*** Record excerpts ***

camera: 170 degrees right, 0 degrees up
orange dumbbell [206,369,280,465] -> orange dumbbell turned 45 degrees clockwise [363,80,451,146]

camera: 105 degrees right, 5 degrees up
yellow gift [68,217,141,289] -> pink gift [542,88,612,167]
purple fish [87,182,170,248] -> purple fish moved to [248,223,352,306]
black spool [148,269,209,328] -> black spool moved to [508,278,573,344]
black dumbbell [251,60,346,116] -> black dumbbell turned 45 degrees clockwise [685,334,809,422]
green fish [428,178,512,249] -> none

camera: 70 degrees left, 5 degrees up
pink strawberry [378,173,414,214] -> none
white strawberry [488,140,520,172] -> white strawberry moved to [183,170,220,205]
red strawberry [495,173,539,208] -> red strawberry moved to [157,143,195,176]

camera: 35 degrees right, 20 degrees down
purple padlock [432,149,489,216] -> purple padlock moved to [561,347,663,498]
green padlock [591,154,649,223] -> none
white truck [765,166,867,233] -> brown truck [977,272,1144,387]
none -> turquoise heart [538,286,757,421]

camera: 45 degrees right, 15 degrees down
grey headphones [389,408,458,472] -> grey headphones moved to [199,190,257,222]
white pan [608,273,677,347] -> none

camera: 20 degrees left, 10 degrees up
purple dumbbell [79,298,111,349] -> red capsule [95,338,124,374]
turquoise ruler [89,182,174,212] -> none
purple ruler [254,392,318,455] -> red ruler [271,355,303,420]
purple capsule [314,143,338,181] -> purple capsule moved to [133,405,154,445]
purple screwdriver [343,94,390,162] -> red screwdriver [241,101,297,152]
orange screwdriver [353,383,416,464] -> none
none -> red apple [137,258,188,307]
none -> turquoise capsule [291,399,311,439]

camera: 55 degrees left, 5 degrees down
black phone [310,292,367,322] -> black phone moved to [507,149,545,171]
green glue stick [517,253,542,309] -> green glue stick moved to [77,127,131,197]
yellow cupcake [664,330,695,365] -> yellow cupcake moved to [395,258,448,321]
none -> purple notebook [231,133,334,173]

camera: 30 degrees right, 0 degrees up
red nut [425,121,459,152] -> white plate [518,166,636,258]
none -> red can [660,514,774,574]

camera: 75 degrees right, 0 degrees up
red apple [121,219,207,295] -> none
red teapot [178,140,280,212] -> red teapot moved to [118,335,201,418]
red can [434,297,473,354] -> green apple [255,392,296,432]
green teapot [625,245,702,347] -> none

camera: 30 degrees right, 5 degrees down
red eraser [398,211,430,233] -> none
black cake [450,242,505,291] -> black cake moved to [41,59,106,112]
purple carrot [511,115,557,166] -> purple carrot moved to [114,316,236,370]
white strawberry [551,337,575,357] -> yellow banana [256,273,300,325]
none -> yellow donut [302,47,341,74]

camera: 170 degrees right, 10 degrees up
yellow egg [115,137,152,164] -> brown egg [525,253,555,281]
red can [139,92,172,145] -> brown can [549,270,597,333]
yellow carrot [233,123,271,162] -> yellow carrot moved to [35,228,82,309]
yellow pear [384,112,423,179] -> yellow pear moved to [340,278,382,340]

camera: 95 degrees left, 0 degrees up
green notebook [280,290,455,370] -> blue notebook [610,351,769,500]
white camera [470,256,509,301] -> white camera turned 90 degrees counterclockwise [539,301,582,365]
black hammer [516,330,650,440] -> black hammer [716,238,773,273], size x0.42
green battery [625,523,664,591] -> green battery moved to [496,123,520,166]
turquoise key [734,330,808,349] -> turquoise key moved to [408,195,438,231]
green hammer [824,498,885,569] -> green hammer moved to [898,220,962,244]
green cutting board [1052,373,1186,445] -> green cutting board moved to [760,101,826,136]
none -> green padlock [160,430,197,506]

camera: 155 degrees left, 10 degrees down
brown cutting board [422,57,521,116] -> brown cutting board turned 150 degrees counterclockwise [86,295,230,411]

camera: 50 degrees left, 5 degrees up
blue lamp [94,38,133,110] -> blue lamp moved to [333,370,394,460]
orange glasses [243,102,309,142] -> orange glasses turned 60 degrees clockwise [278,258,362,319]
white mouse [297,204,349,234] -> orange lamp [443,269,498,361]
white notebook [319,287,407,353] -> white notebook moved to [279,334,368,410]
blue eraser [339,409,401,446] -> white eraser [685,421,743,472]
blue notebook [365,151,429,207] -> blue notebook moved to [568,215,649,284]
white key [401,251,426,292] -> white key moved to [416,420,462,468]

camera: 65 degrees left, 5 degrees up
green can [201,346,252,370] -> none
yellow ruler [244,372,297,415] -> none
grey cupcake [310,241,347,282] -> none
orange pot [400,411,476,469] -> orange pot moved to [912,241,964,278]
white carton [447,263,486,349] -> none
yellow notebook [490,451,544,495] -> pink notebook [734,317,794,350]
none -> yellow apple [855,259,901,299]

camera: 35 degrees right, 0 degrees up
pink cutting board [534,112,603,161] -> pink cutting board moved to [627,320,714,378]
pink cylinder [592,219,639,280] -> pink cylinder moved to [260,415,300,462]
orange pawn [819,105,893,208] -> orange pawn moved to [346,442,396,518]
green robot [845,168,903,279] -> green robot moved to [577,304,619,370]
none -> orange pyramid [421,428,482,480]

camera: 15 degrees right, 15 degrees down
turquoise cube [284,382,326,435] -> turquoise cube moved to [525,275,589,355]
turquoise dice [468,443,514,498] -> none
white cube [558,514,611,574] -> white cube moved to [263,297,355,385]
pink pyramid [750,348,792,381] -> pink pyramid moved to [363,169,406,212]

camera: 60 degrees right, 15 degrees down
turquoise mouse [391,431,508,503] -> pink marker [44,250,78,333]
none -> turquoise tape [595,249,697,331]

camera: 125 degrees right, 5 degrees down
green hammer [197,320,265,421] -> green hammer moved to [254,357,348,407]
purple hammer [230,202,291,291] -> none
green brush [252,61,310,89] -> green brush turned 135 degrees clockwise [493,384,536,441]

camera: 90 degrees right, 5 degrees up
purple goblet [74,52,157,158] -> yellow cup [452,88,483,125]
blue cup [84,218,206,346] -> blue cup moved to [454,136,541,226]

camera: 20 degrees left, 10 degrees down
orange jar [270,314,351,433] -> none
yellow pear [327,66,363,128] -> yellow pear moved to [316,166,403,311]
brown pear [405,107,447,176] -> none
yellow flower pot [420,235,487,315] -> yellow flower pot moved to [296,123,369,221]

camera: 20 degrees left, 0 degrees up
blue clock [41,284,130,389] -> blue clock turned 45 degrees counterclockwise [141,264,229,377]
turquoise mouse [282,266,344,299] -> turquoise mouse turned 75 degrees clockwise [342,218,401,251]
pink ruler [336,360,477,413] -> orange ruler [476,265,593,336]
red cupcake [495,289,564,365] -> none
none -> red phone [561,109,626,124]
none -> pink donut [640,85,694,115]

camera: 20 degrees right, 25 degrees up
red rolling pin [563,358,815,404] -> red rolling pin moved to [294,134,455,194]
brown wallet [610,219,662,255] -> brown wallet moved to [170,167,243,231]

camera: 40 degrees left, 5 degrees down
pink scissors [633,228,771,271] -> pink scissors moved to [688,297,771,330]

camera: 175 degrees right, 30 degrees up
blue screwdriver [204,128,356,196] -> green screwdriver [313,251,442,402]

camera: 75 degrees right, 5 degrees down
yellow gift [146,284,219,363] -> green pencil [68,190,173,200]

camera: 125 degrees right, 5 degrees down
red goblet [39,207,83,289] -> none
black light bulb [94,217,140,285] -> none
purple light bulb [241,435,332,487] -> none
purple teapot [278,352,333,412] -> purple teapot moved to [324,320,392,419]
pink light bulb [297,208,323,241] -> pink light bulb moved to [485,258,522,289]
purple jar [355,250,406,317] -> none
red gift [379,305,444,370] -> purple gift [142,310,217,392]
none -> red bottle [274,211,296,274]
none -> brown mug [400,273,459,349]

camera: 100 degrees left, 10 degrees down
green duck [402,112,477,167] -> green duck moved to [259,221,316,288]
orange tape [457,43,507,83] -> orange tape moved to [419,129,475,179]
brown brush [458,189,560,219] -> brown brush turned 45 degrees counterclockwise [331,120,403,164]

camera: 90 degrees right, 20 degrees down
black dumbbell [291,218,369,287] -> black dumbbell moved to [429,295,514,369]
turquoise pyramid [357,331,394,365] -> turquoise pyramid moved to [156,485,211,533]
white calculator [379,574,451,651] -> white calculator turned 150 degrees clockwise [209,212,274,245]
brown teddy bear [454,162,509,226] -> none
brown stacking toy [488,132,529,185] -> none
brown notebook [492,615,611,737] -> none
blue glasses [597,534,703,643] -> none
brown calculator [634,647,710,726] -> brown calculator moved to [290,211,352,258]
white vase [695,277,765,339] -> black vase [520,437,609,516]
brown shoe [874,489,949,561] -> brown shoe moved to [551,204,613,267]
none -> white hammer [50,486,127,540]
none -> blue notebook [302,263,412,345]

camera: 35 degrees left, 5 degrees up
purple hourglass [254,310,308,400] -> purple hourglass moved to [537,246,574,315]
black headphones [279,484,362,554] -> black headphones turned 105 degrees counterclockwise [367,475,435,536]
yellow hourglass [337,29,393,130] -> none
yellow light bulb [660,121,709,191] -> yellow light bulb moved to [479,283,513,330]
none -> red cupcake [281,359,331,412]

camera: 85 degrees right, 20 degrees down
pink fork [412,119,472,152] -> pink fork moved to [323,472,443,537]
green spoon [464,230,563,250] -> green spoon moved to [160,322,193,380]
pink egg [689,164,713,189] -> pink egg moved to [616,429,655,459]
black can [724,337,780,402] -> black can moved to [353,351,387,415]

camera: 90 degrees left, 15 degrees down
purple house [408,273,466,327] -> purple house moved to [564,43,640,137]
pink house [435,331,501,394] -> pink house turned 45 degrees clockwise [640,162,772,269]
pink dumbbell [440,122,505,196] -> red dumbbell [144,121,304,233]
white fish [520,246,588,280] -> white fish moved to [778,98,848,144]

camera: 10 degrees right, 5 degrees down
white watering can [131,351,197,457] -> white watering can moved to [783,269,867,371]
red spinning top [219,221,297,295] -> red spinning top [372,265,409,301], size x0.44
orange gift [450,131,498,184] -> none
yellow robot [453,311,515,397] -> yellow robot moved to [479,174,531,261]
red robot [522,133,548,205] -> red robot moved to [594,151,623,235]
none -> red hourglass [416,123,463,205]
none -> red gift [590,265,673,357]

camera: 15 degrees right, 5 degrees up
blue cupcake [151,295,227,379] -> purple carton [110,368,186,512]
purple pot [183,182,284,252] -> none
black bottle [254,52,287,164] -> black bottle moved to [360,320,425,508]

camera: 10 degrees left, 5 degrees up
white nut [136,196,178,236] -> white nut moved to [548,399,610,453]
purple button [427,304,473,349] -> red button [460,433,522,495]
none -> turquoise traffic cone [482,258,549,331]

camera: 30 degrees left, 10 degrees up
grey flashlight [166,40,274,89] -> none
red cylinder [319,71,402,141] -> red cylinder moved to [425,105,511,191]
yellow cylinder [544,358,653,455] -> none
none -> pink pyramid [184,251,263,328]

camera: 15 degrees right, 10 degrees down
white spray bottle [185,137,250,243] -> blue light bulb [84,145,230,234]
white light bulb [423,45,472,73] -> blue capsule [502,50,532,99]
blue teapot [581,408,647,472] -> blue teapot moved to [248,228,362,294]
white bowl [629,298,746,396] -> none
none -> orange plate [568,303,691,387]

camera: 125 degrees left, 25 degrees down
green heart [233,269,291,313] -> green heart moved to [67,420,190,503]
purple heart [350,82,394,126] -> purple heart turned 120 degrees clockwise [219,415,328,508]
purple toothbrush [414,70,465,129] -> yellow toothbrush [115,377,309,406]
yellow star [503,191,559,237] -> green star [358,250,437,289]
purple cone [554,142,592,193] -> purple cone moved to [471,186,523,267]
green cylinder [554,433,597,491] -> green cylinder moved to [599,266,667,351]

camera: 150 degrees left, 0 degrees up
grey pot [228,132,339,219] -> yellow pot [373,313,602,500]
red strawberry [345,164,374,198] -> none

*** End of Record excerpts ***

### Assignment
The first line of the listing above through the line containing "yellow gift [68,217,141,289]": print exactly that, both ends included.

### Task response
camera: 170 degrees right, 0 degrees up
orange dumbbell [206,369,280,465] -> orange dumbbell turned 45 degrees clockwise [363,80,451,146]

camera: 105 degrees right, 5 degrees up
yellow gift [68,217,141,289] -> pink gift [542,88,612,167]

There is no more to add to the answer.